Record set section start

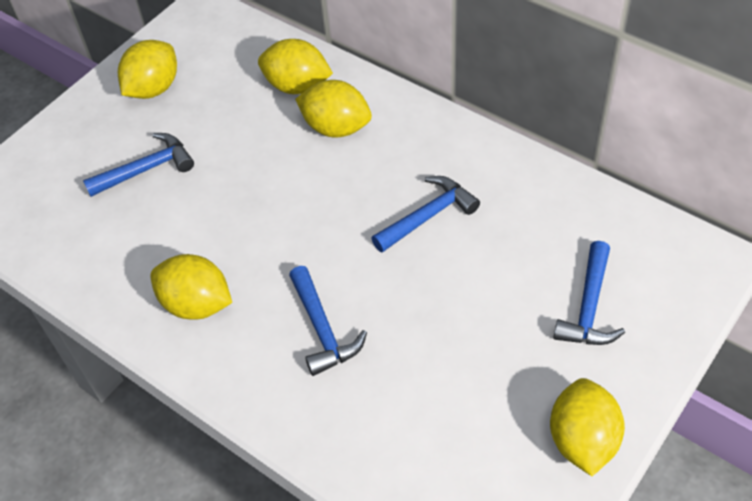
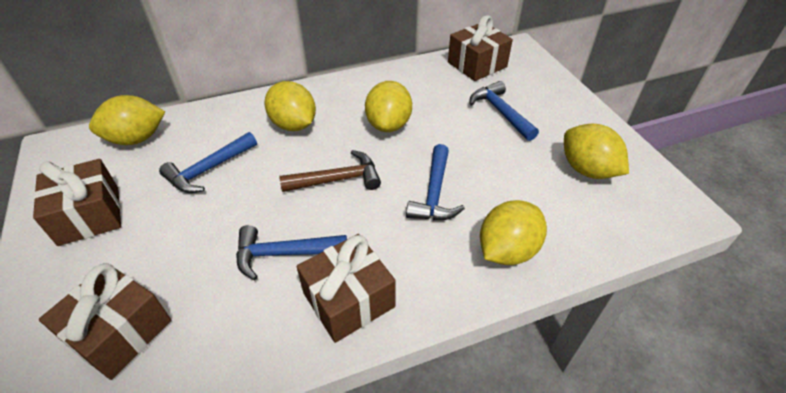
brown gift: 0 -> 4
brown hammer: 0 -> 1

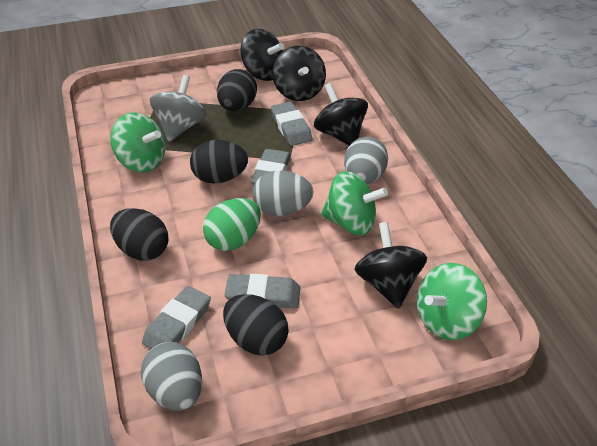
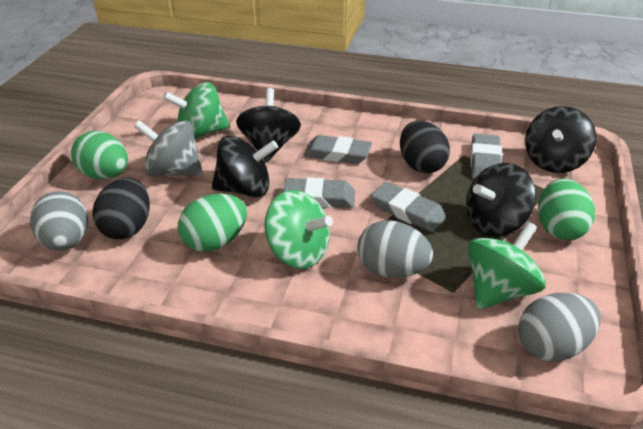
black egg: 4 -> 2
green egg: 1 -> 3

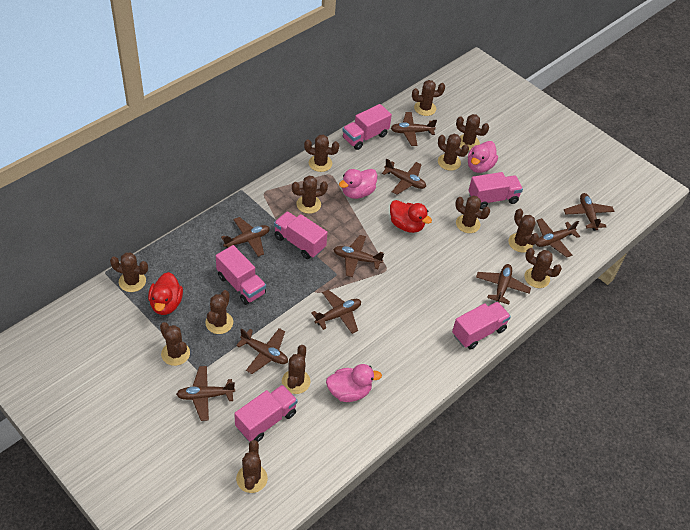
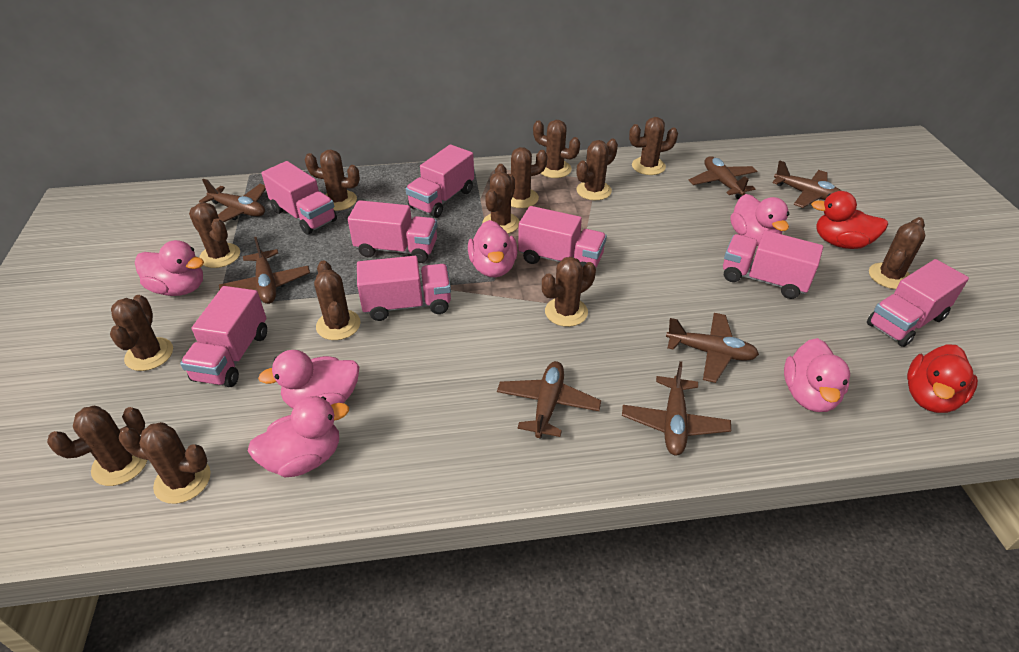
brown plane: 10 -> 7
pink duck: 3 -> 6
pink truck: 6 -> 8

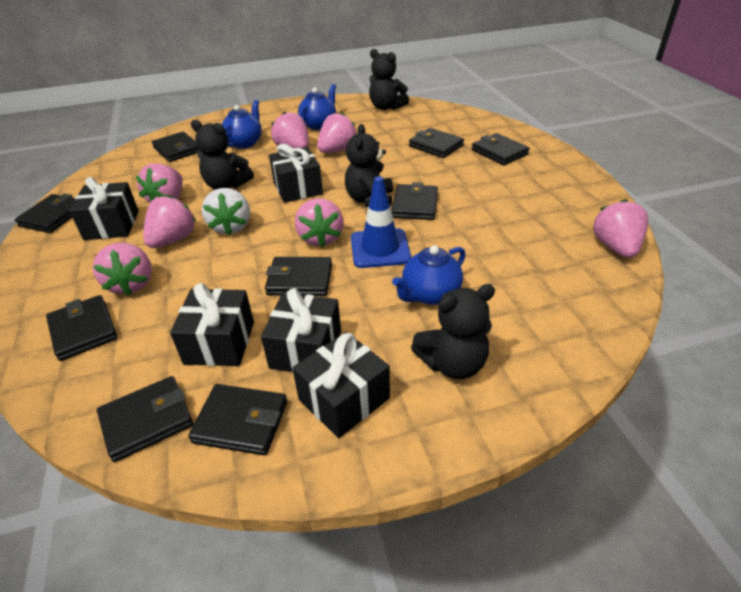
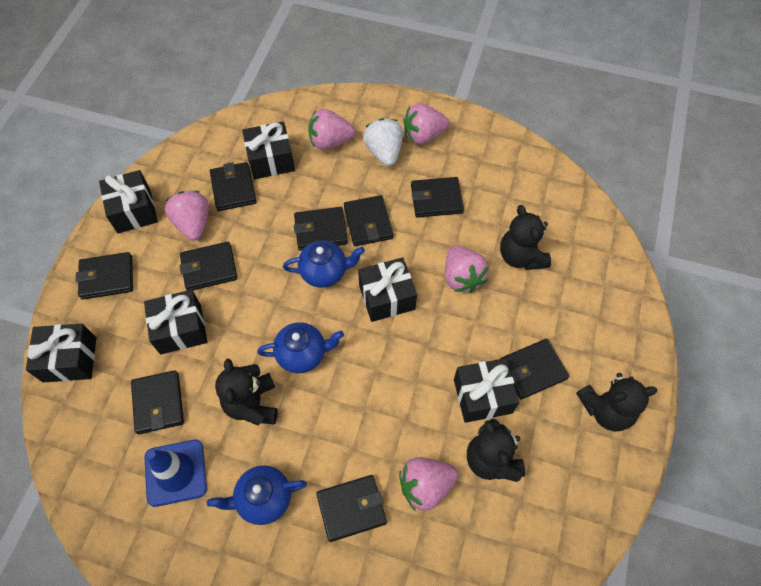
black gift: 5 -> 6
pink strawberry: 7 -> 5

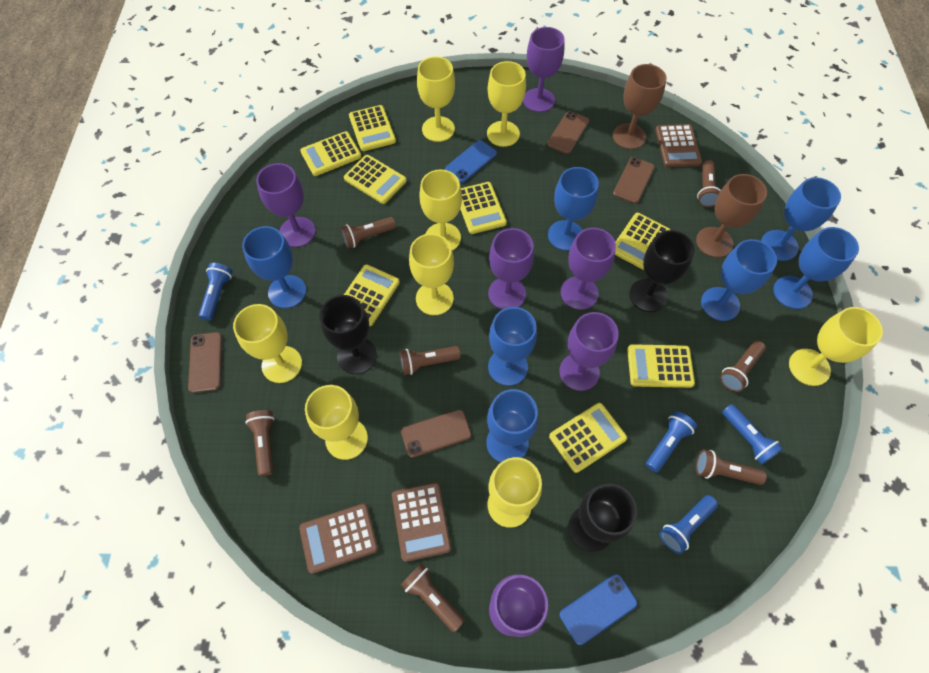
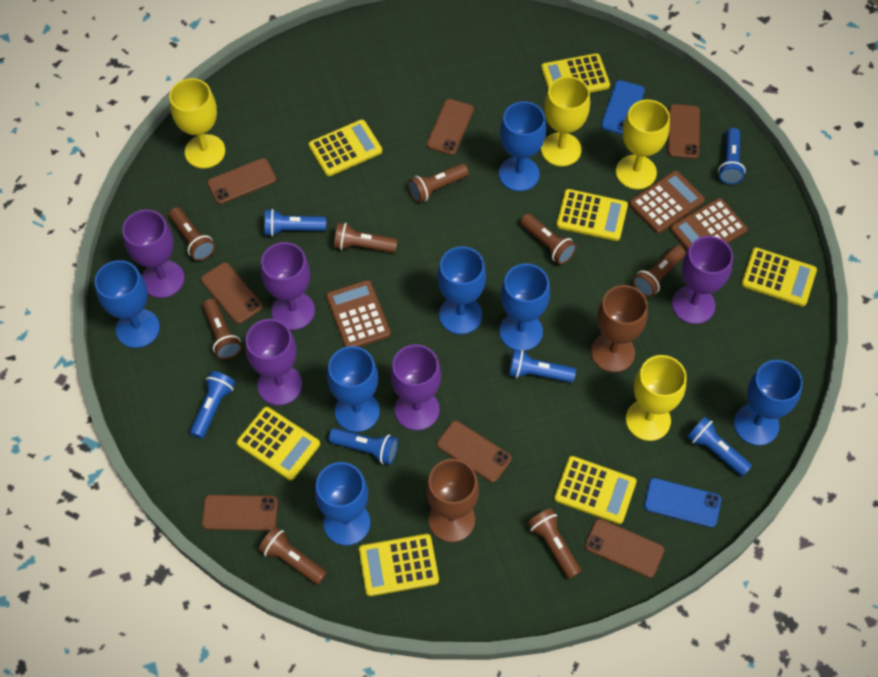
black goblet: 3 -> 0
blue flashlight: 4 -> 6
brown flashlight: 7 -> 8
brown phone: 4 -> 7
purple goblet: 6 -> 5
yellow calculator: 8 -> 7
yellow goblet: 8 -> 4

Record set section end

Work request: Leaving every picture out, return the lines from the one containing "pink strawberry: 7 -> 5" through the last line of the records exactly.

Final answer:
pink strawberry: 7 -> 5

black goblet: 3 -> 0
blue flashlight: 4 -> 6
brown flashlight: 7 -> 8
brown phone: 4 -> 7
purple goblet: 6 -> 5
yellow calculator: 8 -> 7
yellow goblet: 8 -> 4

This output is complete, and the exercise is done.